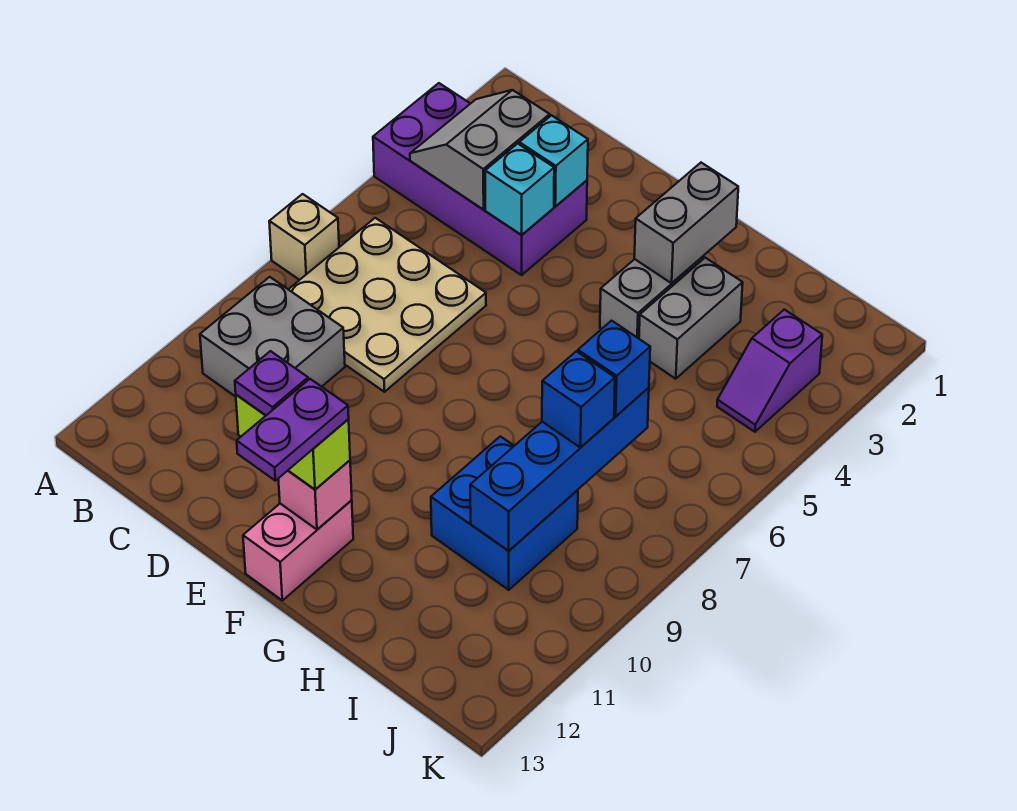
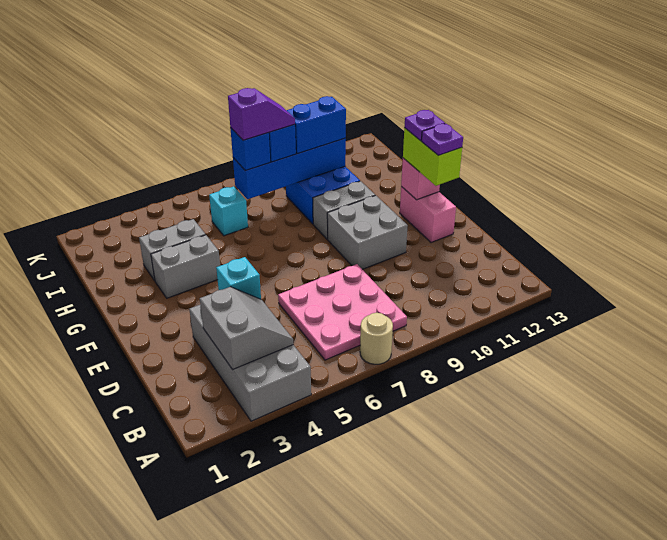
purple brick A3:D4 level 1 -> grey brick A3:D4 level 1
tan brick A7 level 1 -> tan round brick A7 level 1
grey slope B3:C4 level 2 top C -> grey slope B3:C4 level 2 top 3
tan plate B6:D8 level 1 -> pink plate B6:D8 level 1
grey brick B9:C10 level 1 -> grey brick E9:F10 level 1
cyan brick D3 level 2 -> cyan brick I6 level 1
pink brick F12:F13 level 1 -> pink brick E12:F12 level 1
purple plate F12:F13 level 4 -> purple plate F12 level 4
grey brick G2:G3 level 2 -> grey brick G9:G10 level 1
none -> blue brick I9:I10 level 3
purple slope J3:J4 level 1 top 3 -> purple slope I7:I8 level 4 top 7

* * *

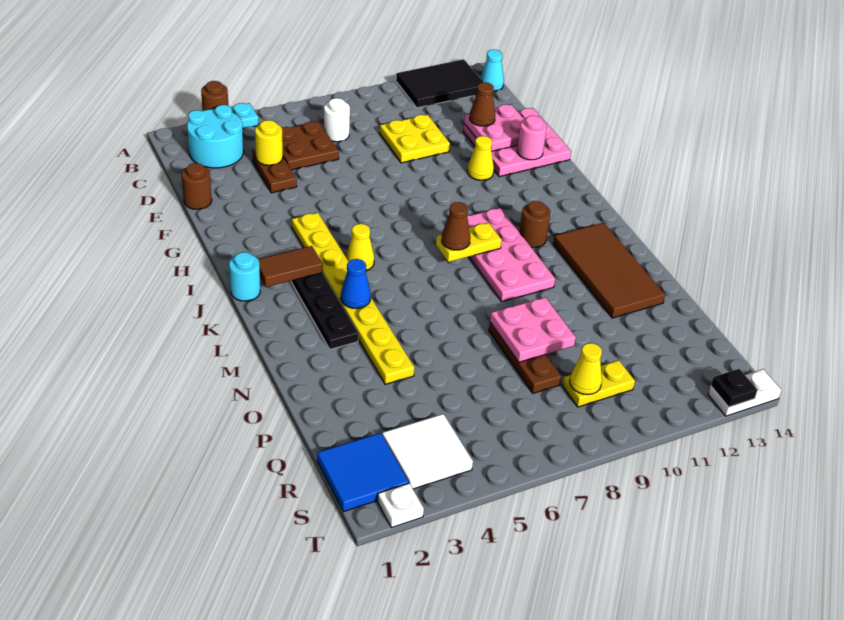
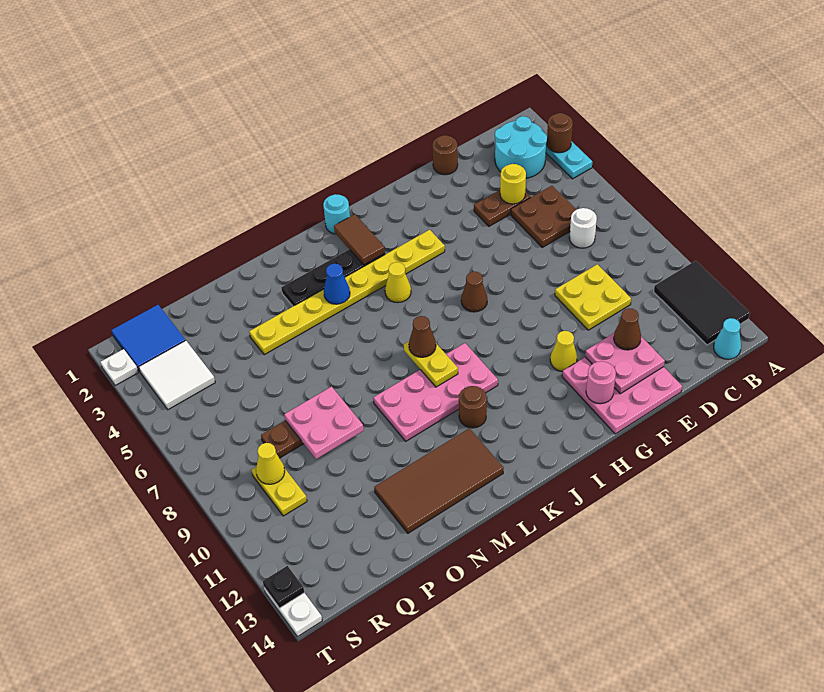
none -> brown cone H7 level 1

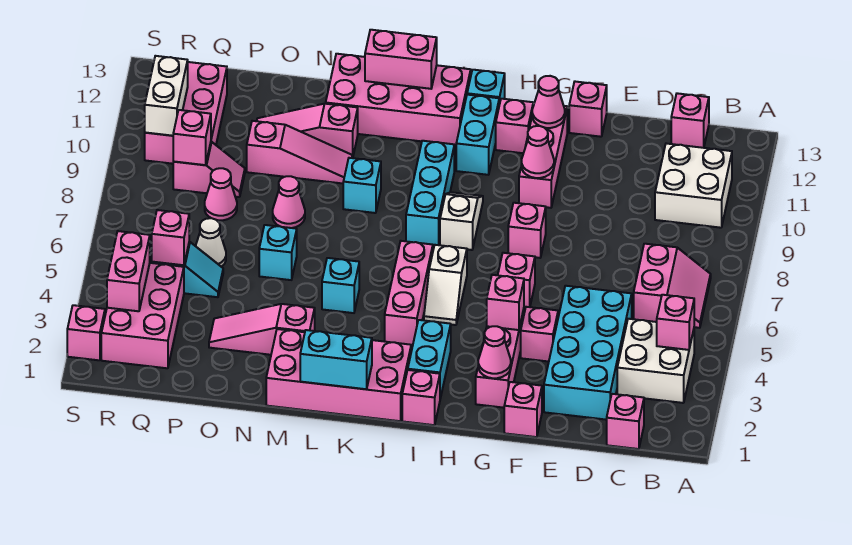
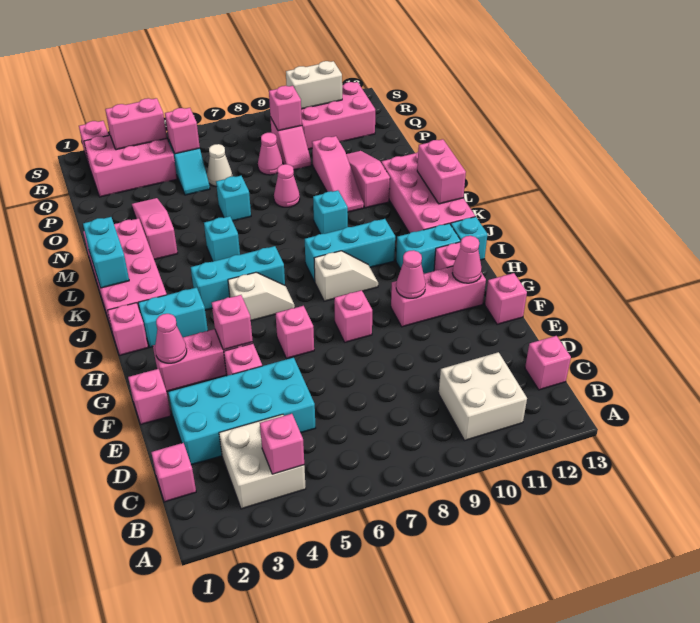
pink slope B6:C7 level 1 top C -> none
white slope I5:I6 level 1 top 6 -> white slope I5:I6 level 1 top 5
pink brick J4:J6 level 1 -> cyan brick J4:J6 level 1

* * *

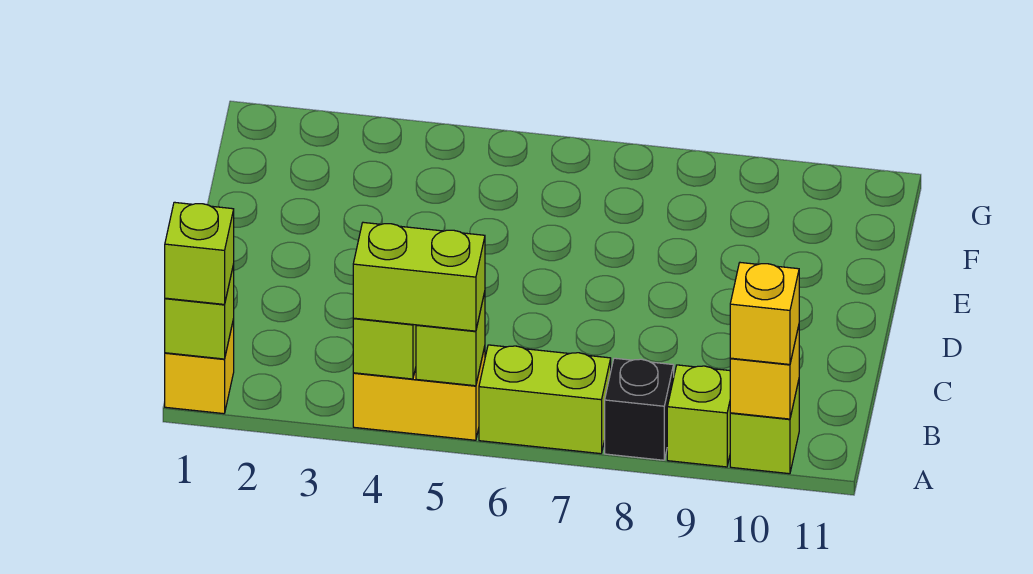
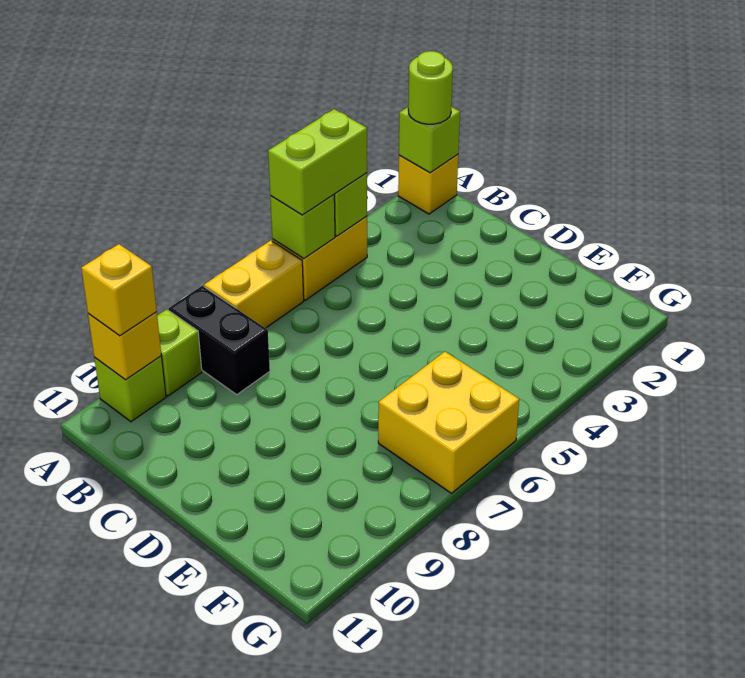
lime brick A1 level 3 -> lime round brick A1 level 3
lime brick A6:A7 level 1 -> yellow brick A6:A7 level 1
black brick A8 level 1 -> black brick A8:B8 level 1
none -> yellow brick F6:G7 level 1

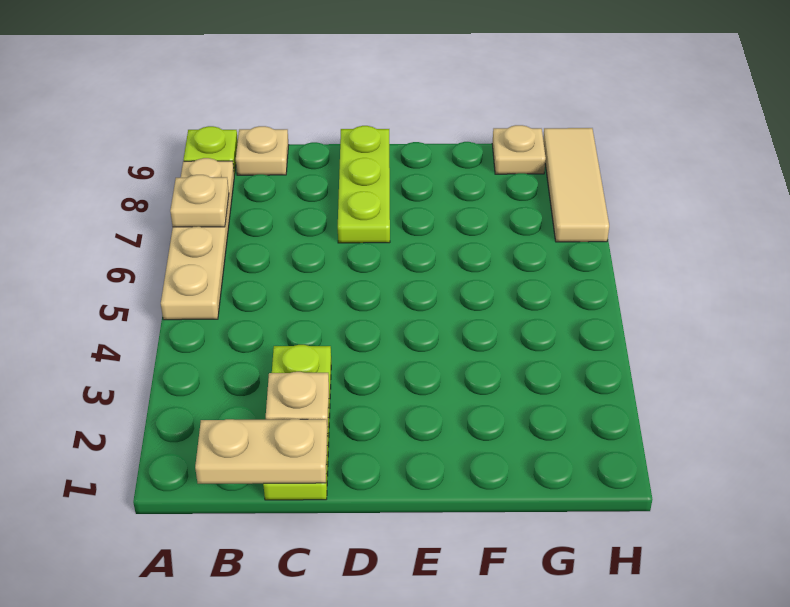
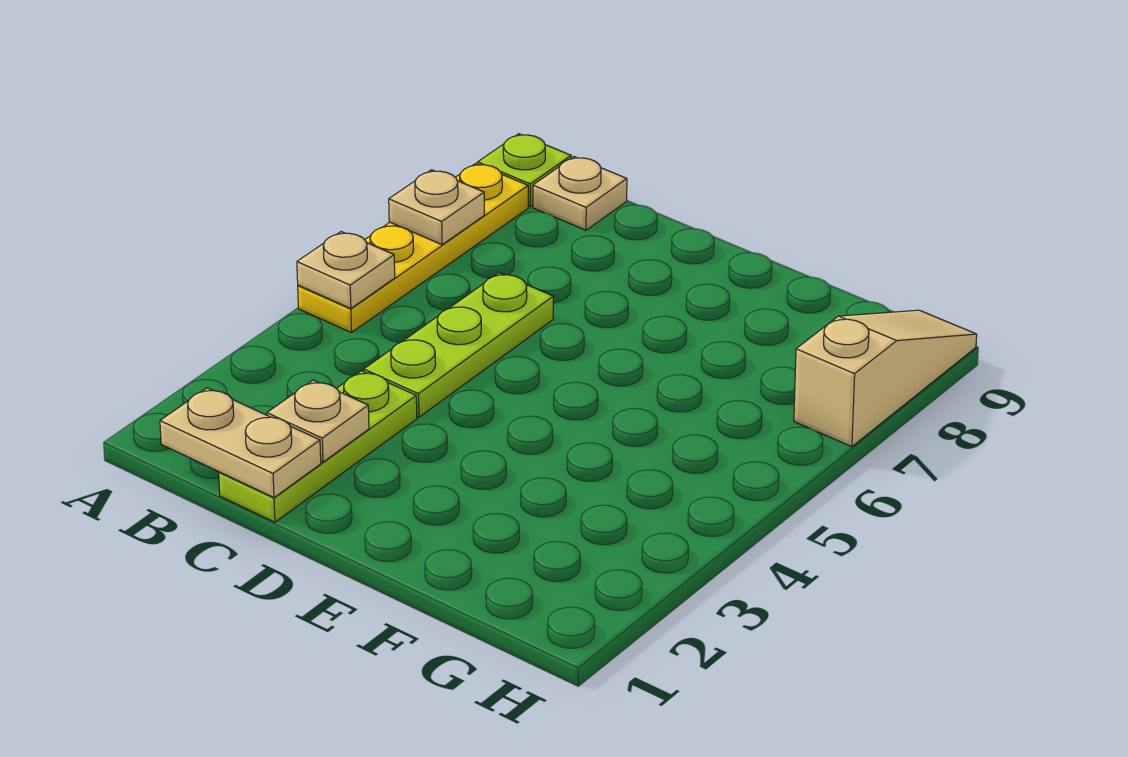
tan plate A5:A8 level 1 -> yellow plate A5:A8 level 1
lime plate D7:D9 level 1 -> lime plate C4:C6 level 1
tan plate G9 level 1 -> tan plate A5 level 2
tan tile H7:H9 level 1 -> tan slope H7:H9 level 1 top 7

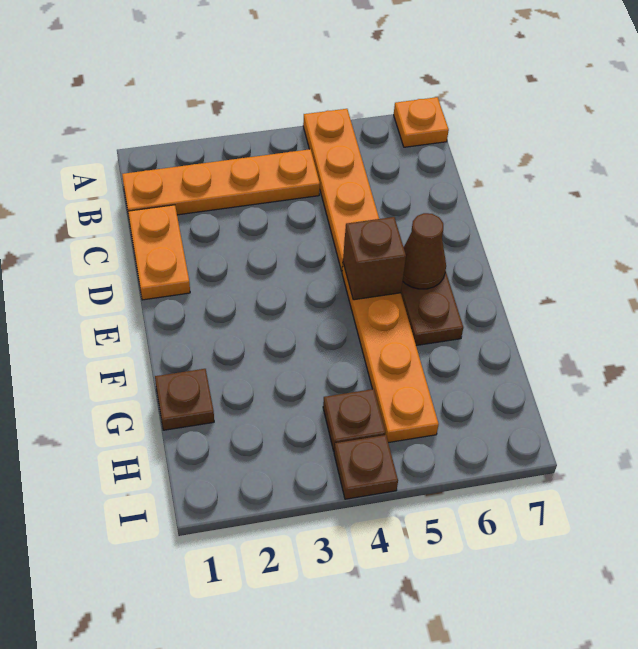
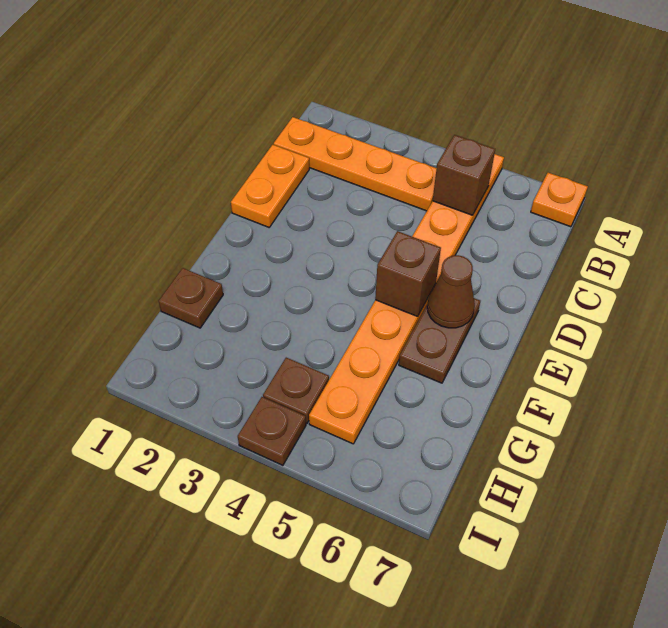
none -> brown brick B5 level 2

* [Work required] Scan the lines above for "plate", then copy every one that has it.

* [Solution below]
tan plate B6:D8 level 1 -> pink plate B6:D8 level 1
purple plate F12:F13 level 4 -> purple plate F12 level 4
tan plate A5:A8 level 1 -> yellow plate A5:A8 level 1
lime plate D7:D9 level 1 -> lime plate C4:C6 level 1
tan plate G9 level 1 -> tan plate A5 level 2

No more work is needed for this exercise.